In the listing below, the lines starting with the line with "LINE pin VCC: 3V3 -> none" and going on through the line with "MIC3 pin OUT: D33 -> D25" are to be reproduced exactly, and only those.

SUPPLIED INFORMATION section start

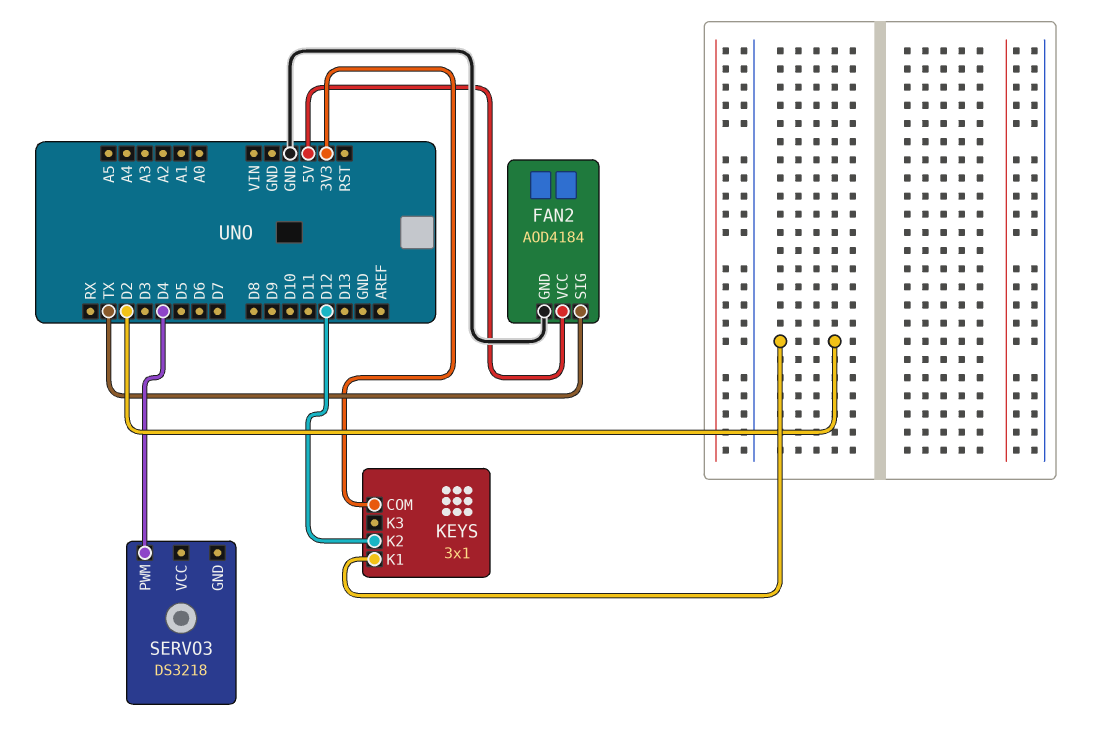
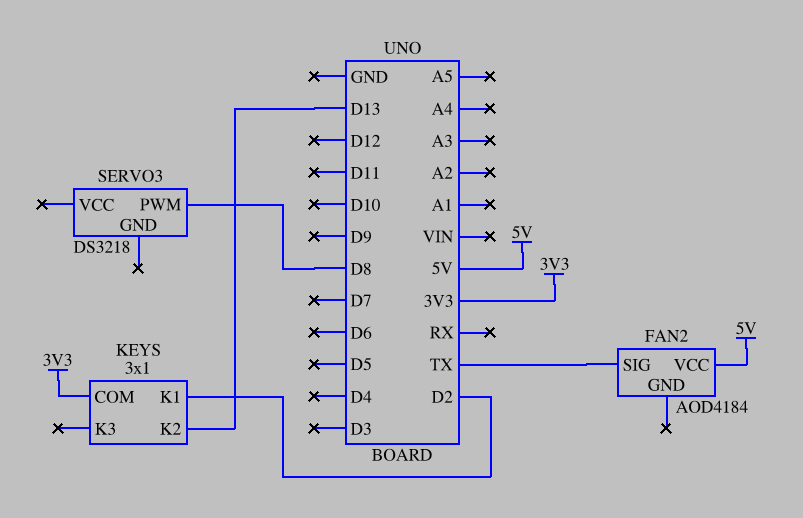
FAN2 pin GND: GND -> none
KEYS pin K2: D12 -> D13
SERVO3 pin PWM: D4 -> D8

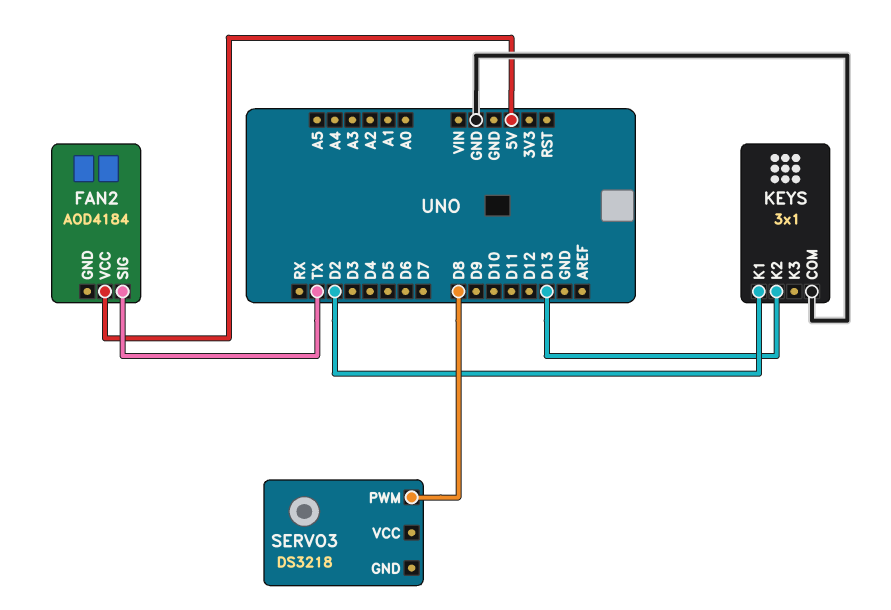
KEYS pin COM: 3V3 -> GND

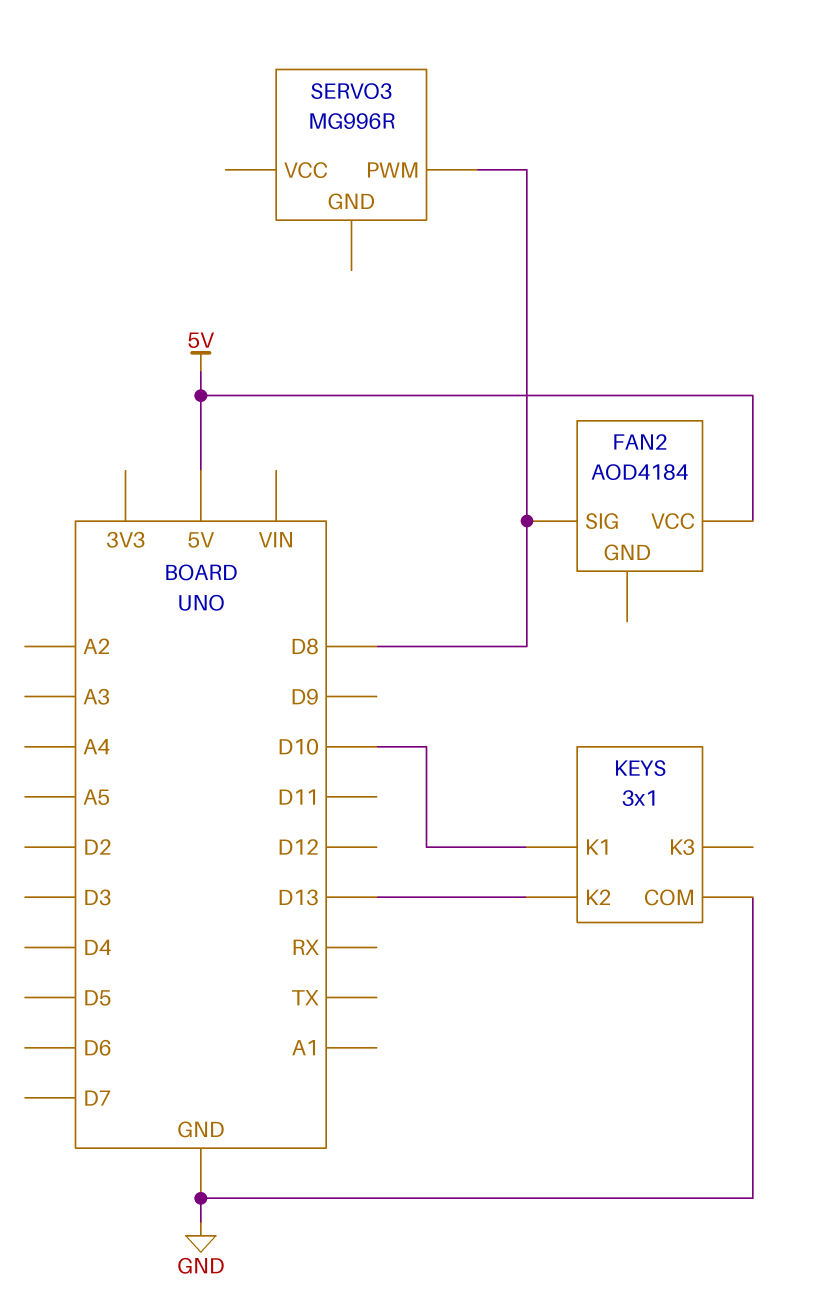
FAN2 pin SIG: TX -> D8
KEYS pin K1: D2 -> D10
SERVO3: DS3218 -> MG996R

SUPPLIED INFORMATION section end
SUPPLIED INFORMATION section start

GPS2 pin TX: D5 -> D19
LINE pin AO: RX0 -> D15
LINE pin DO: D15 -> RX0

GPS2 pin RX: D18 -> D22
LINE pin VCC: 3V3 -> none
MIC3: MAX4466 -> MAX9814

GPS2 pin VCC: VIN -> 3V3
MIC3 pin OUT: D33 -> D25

SUPPLIED INFORMATION section end

EXERCISE ANSWER
LINE pin VCC: 3V3 -> none
MIC3: MAX4466 -> MAX9814

GPS2 pin VCC: VIN -> 3V3
MIC3 pin OUT: D33 -> D25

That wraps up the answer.